*Object transformation records*.
________

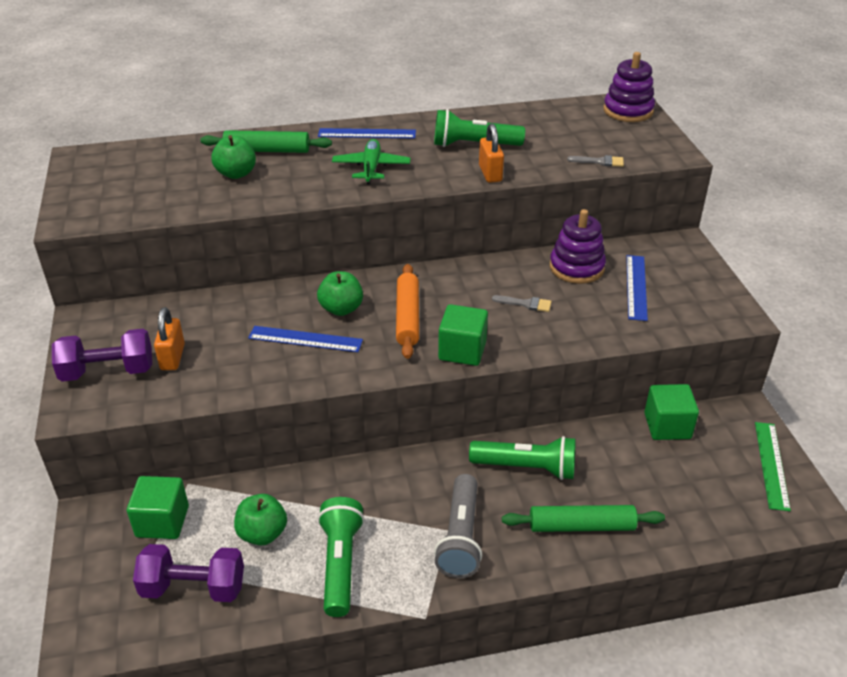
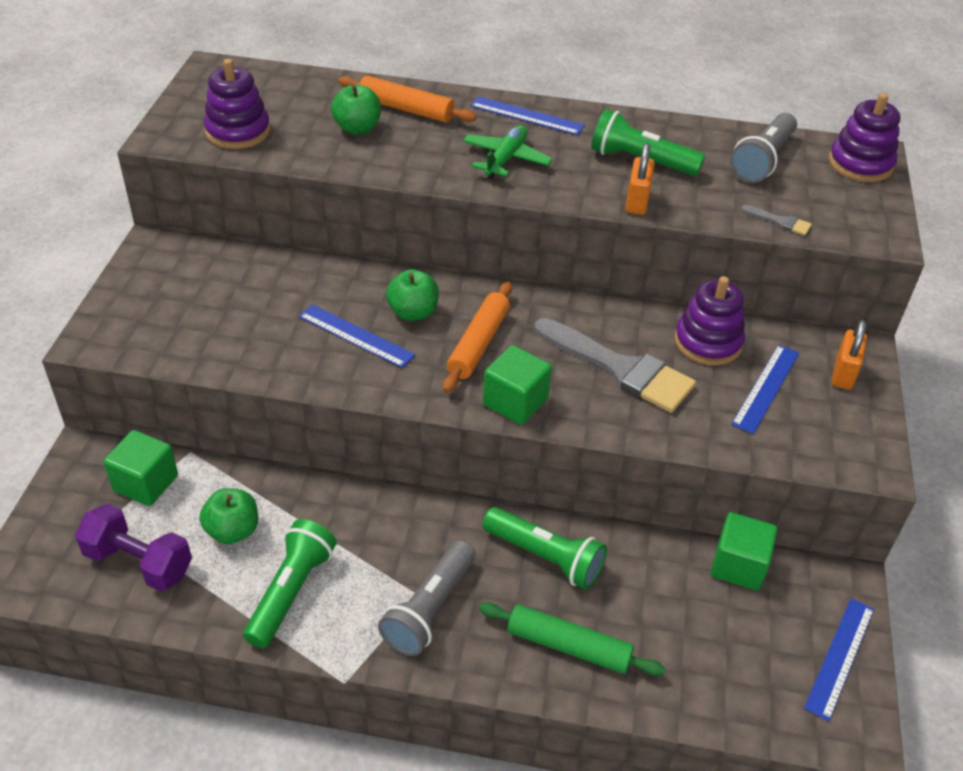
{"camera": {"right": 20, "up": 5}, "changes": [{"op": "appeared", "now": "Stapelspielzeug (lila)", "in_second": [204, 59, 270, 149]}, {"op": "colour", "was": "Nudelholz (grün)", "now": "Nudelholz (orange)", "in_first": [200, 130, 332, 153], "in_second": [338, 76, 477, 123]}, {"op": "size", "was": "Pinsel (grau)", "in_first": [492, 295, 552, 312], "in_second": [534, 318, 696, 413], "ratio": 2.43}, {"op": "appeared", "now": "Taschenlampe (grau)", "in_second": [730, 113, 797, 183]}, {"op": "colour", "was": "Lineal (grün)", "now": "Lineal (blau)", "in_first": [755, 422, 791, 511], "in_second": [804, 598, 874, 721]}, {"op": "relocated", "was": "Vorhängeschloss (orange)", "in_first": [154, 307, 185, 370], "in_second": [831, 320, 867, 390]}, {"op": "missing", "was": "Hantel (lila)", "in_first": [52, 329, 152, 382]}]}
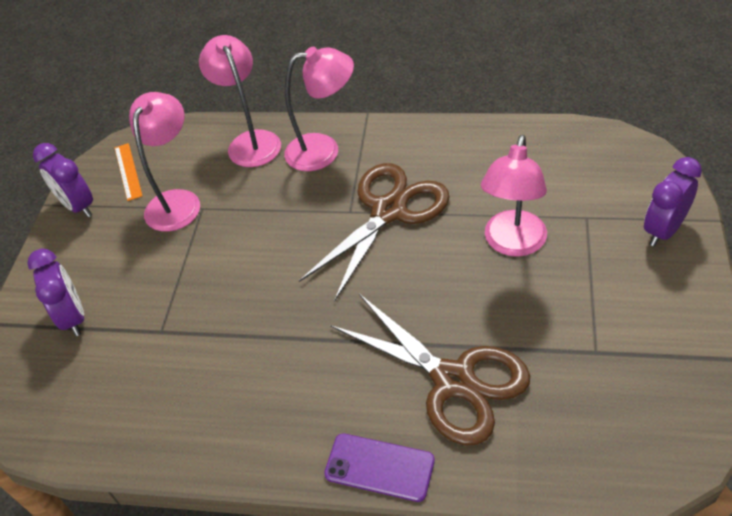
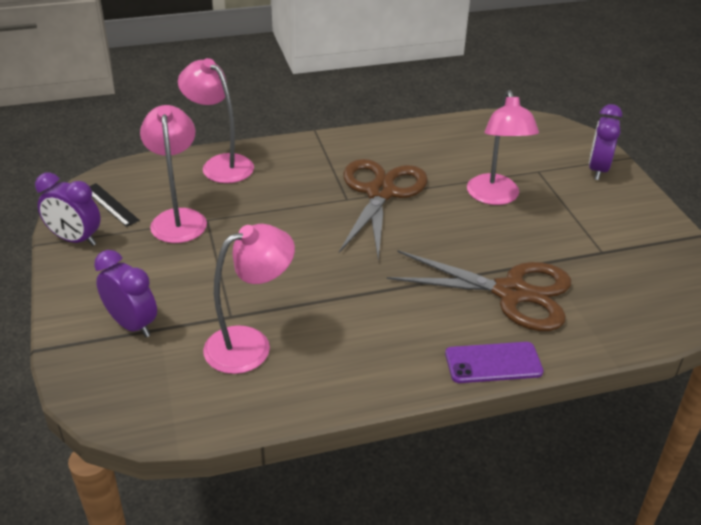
{"camera": {"right": -30, "up": -10}, "changes": [{"op": "colour", "was": "Lineal (orange)", "now": "Lineal (schwarz)", "in_first": [115, 143, 142, 201], "in_second": [90, 183, 140, 227]}, {"op": "relocated", "was": "Lampe (rosa)", "in_first": [284, 47, 354, 171], "in_second": [203, 224, 295, 374]}]}
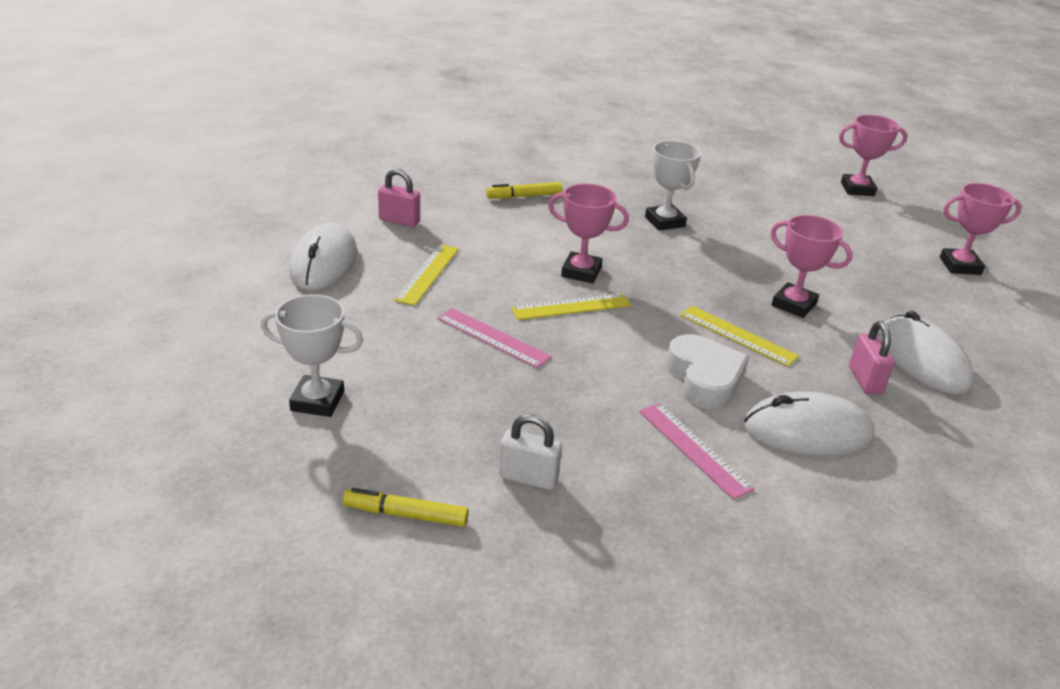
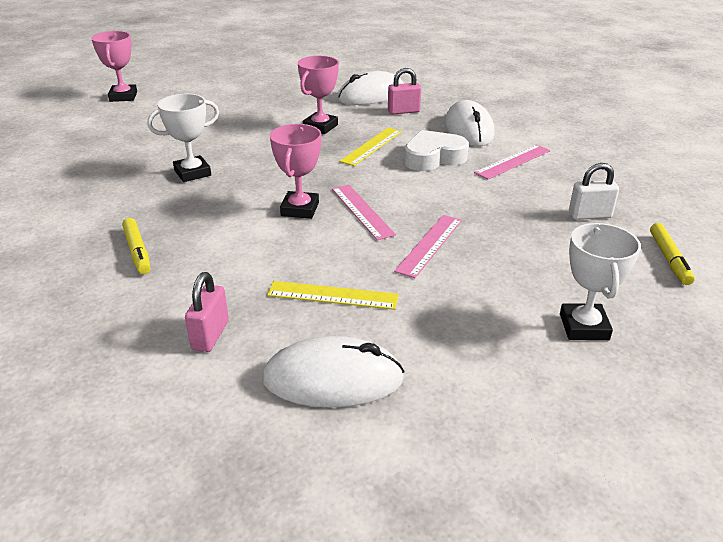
{"camera": {"right": -95, "up": 0}, "changes": [{"op": "colour", "was": "Lineal (gelb)", "now": "Lineal (rosa)", "in_first": [511, 293, 631, 320], "in_second": [332, 185, 396, 240]}, {"op": "spun", "was": "Vorhängeschloss (weiß)", "in_first": [499, 414, 562, 490], "in_second": [569, 163, 619, 220], "clockwise": 75}, {"op": "missing", "was": "Pokal (rosa)", "in_first": [940, 183, 1022, 275]}]}
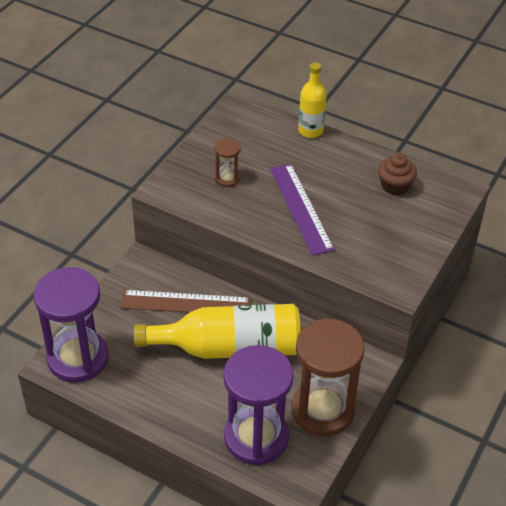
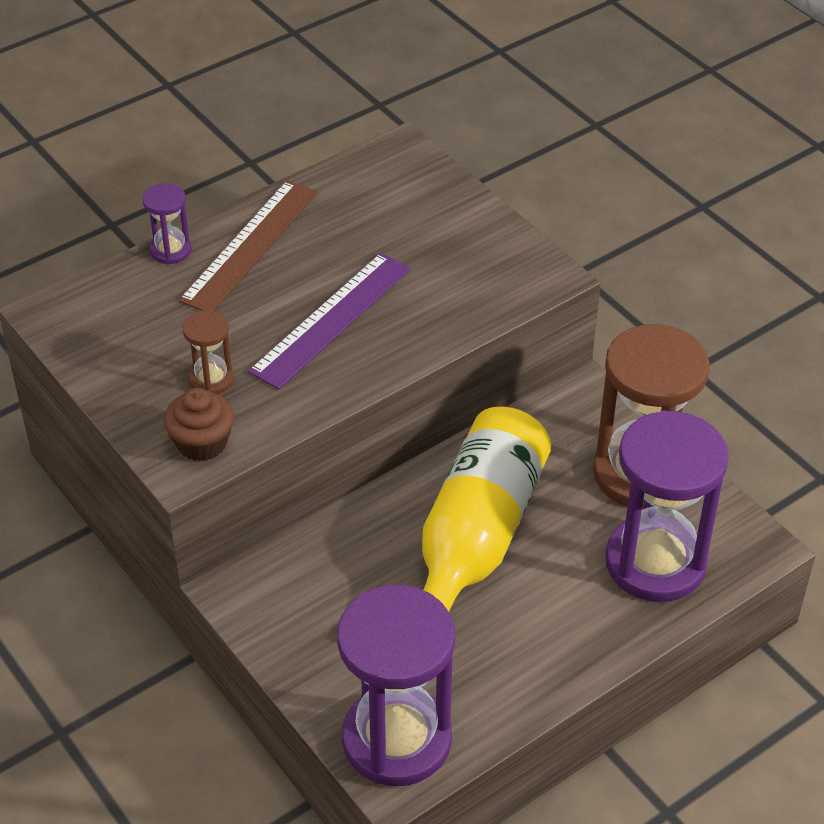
{"camera": {"right": -65, "up": 0}, "changes": [{"op": "exchanged", "was": "Flasche (gelb)", "now": "Sanduhr (lila)", "in_first": [298, 62, 327, 138], "in_second": [143, 183, 192, 264]}, {"op": "relocated", "was": "Muffin (braun)", "in_first": [378, 154, 417, 195], "in_second": [164, 388, 234, 461]}, {"op": "relocated", "was": "Lineal (braun)", "in_first": [120, 290, 251, 313], "in_second": [179, 180, 318, 311]}, {"op": "spun", "was": "Lineal (lila)", "in_first": [270, 164, 335, 256], "in_second": [248, 253, 411, 389], "clockwise": -60}]}
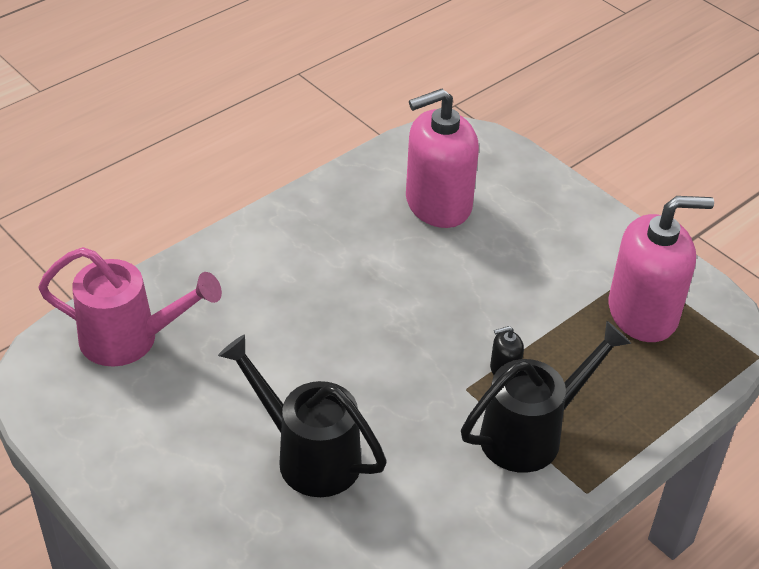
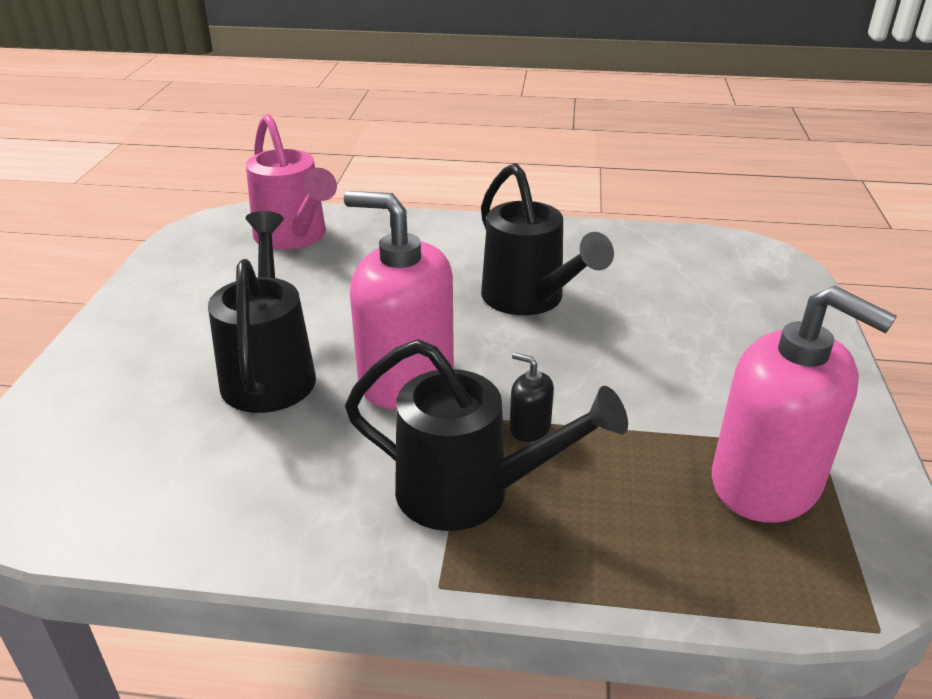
{"camera": {"right": 50, "up": -10}, "changes": [{"op": "relocated", "was": "Seifenspender (rosa)", "in_first": [406, 89, 479, 228], "in_second": [344, 191, 454, 409]}, {"op": "appeared", "now": "Gießkanne (schwarz)", "in_second": [481, 163, 614, 315]}]}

________

*Directions for this task*.
In the transcription, every picture is to be excluded and the records above given again exactly.

*Result for this task*.
{"camera": {"right": 20, "up": 5}, "changes": [{"op": "appeared", "now": "Stapelspielzeug (lila)", "in_second": [204, 59, 270, 149]}, {"op": "colour", "was": "Nudelholz (grün)", "now": "Nudelholz (orange)", "in_first": [200, 130, 332, 153], "in_second": [338, 76, 477, 123]}, {"op": "size", "was": "Pinsel (grau)", "in_first": [492, 295, 552, 312], "in_second": [534, 318, 696, 413], "ratio": 2.43}, {"op": "appeared", "now": "Taschenlampe (grau)", "in_second": [730, 113, 797, 183]}, {"op": "colour", "was": "Lineal (grün)", "now": "Lineal (blau)", "in_first": [755, 422, 791, 511], "in_second": [804, 598, 874, 721]}, {"op": "relocated", "was": "Vorhängeschloss (orange)", "in_first": [154, 307, 185, 370], "in_second": [831, 320, 867, 390]}, {"op": "missing", "was": "Hantel (lila)", "in_first": [52, 329, 152, 382]}]}
{"camera": {"right": -30, "up": -10}, "changes": [{"op": "colour", "was": "Lineal (orange)", "now": "Lineal (schwarz)", "in_first": [115, 143, 142, 201], "in_second": [90, 183, 140, 227]}, {"op": "relocated", "was": "Lampe (rosa)", "in_first": [284, 47, 354, 171], "in_second": [203, 224, 295, 374]}]}
{"camera": {"right": -95, "up": 0}, "changes": [{"op": "colour", "was": "Lineal (gelb)", "now": "Lineal (rosa)", "in_first": [511, 293, 631, 320], "in_second": [332, 185, 396, 240]}, {"op": "spun", "was": "Vorhängeschloss (weiß)", "in_first": [499, 414, 562, 490], "in_second": [569, 163, 619, 220], "clockwise": 75}, {"op": "missing", "was": "Pokal (rosa)", "in_first": [940, 183, 1022, 275]}]}
{"camera": {"right": -65, "up": 0}, "changes": [{"op": "exchanged", "was": "Flasche (gelb)", "now": "Sanduhr (lila)", "in_first": [298, 62, 327, 138], "in_second": [143, 183, 192, 264]}, {"op": "relocated", "was": "Muffin (braun)", "in_first": [378, 154, 417, 195], "in_second": [164, 388, 234, 461]}, {"op": "relocated", "was": "Lineal (braun)", "in_first": [120, 290, 251, 313], "in_second": [179, 180, 318, 311]}, {"op": "spun", "was": "Lineal (lila)", "in_first": [270, 164, 335, 256], "in_second": [248, 253, 411, 389], "clockwise": -60}]}
{"camera": {"right": 50, "up": -10}, "changes": [{"op": "relocated", "was": "Seifenspender (rosa)", "in_first": [406, 89, 479, 228], "in_second": [344, 191, 454, 409]}, {"op": "appeared", "now": "Gießkanne (schwarz)", "in_second": [481, 163, 614, 315]}]}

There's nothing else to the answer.